§ What to produce: The expected response consists solely of the lines from the line with "Someone repainted the dough" through the last line of the material below, copied exactly.

§ Record extracts:
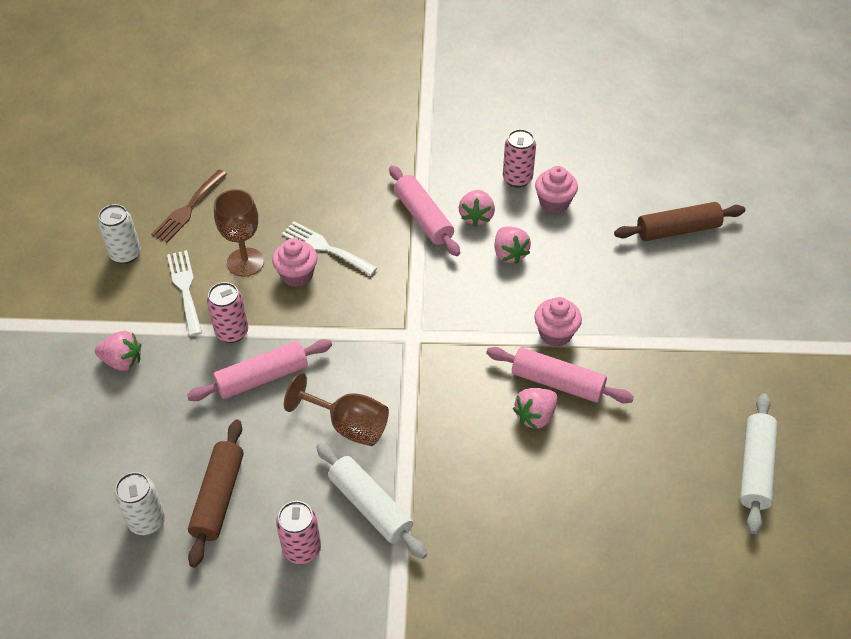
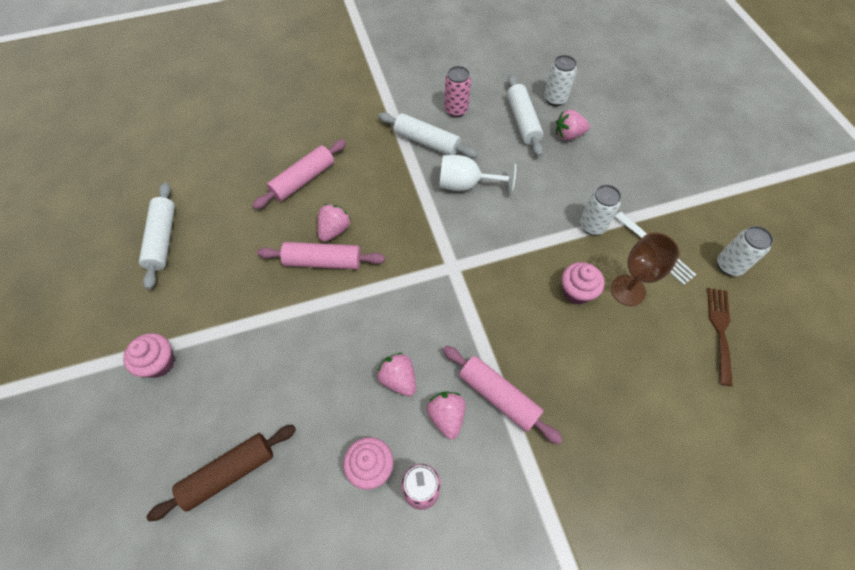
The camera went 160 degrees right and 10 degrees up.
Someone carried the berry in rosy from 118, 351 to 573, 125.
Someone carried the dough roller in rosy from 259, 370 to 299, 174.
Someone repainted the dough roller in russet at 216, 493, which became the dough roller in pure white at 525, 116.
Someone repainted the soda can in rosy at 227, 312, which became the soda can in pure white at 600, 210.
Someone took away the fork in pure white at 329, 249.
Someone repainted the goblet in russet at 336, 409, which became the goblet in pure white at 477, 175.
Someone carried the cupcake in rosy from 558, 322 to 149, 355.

§ Answer to this exercise:
Someone repainted the dough roller in russet at 216, 493, which became the dough roller in pure white at 525, 116.
Someone repainted the soda can in rosy at 227, 312, which became the soda can in pure white at 600, 210.
Someone took away the fork in pure white at 329, 249.
Someone repainted the goblet in russet at 336, 409, which became the goblet in pure white at 477, 175.
Someone carried the cupcake in rosy from 558, 322 to 149, 355.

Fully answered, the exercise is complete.